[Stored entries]
*** Begin section ***
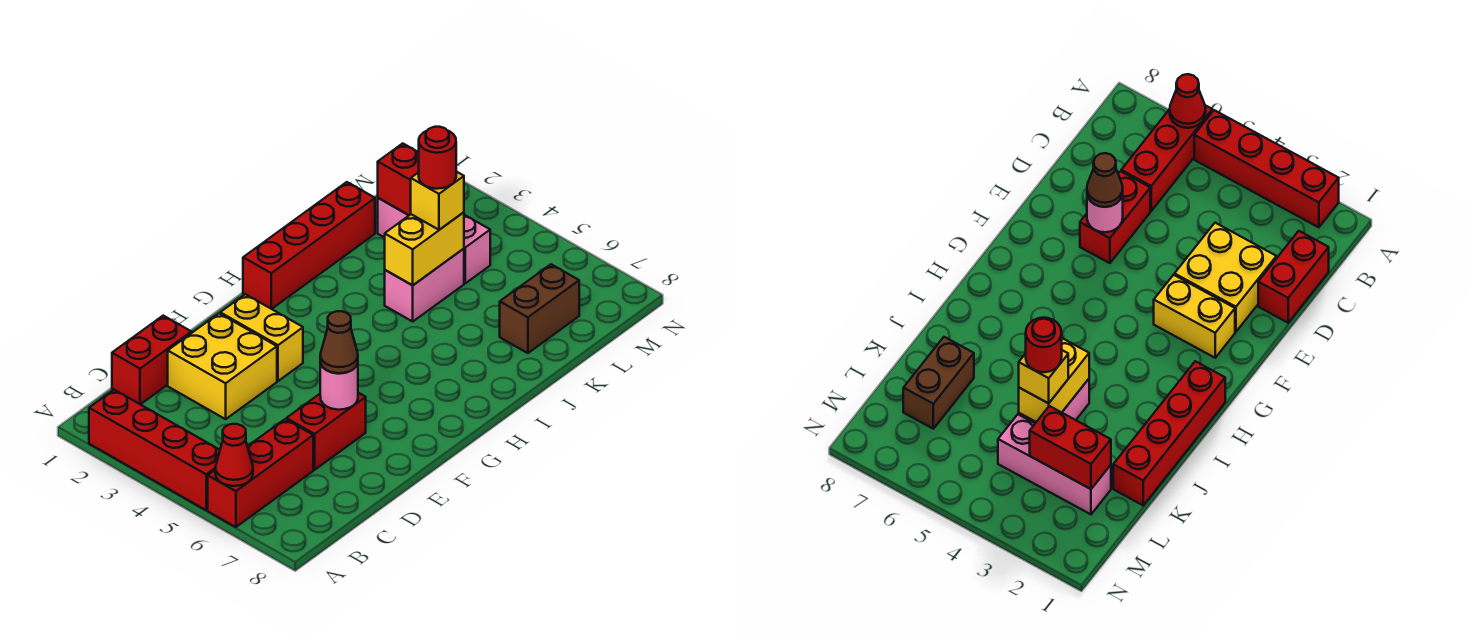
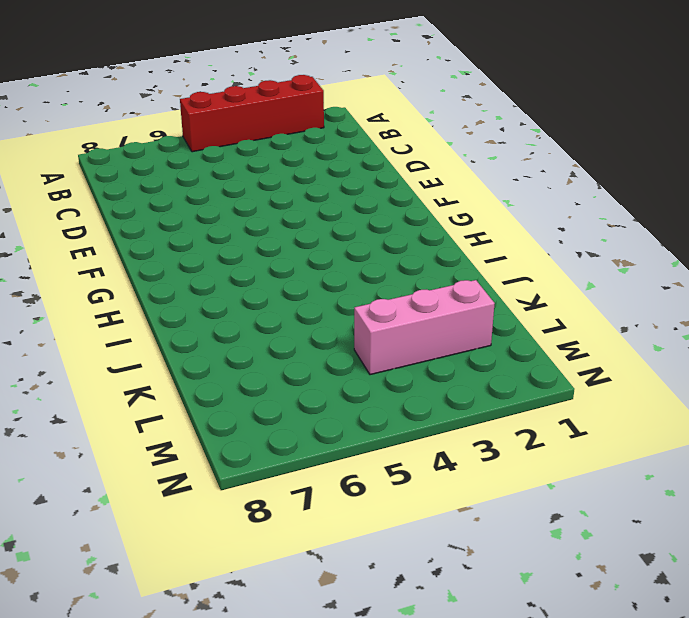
none -> red 1x3 brick [208,419,313,527]
none -> red 1x2 brick [112,316,191,404]
none -> yellow 2x2 brick [168,313,277,419]

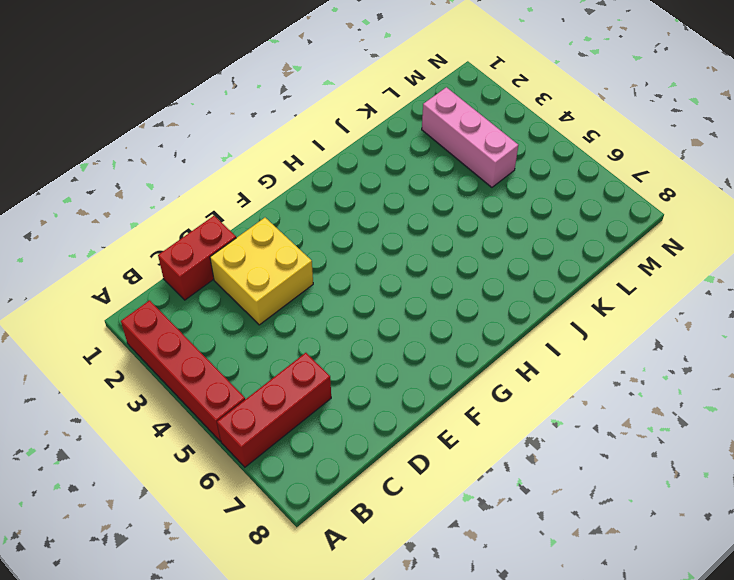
none -> red 1x2 brick [286,393,366,470]
none -> yellow 1x2 brick [220,294,303,381]
none -> red 1x4 brick [243,182,375,309]

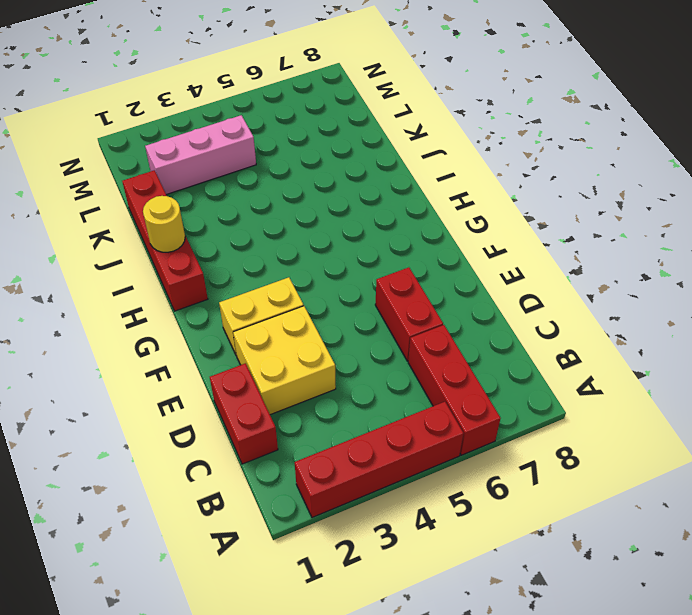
yellow 1x1 round brick [143,196,185,252] -> none
none -> pink 1x2 brick [385,249,464,321]
none -> brown 1x2 brick [500,264,579,353]
none -> red 1x1 cone [215,424,253,486]

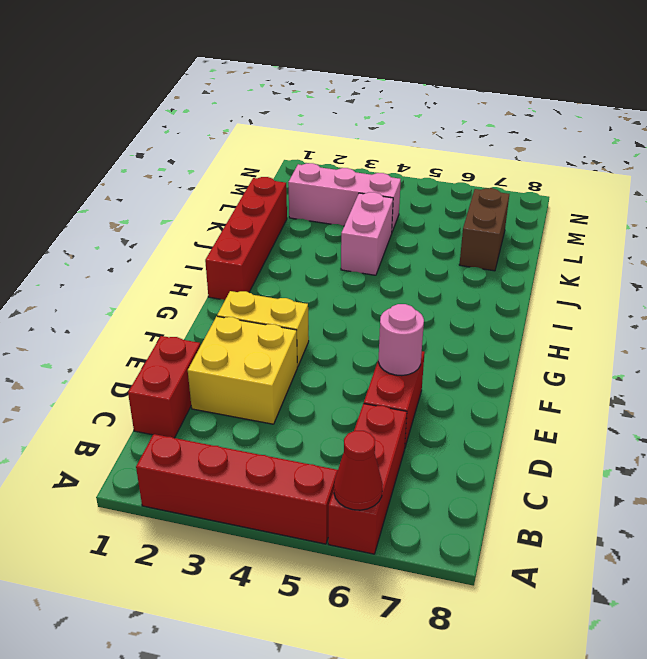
none -> yellow 1x2 brick [385,212,464,285]
none -> red 1x2 brick [378,143,419,215]
none -> brown 1x1 cone [320,311,358,373]

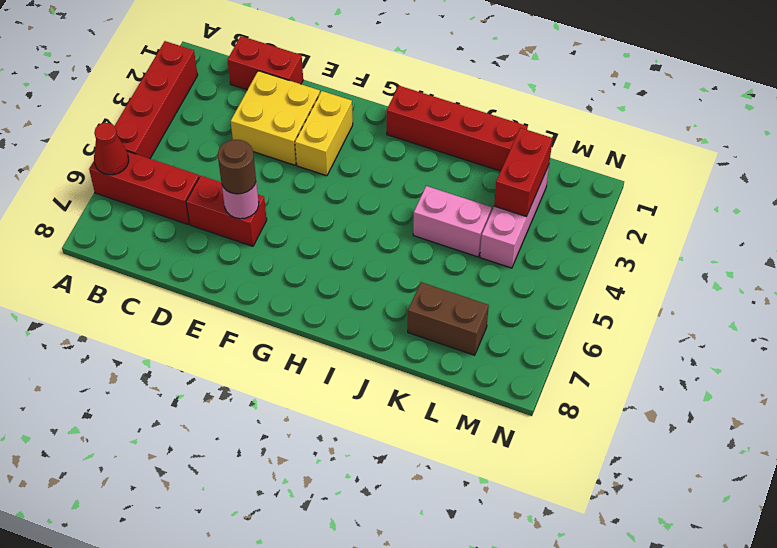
brown 1x1 round brick [218,140,256,194] -> brown 1x1 cone [320,311,358,373]
none -> yellow 1x2 brick [385,212,464,285]
none -> yellow 1x1 brick [411,172,464,230]
none -> red 1x1 round brick [419,127,456,189]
*** End section ***
== EXERCISE ==
Filter the entries above and keep only the lines with the word "brown".

== REPLY ==
none -> brown 1x2 brick [500,264,579,353]
none -> brown 1x1 cone [320,311,358,373]
brown 1x1 round brick [218,140,256,194] -> brown 1x1 cone [320,311,358,373]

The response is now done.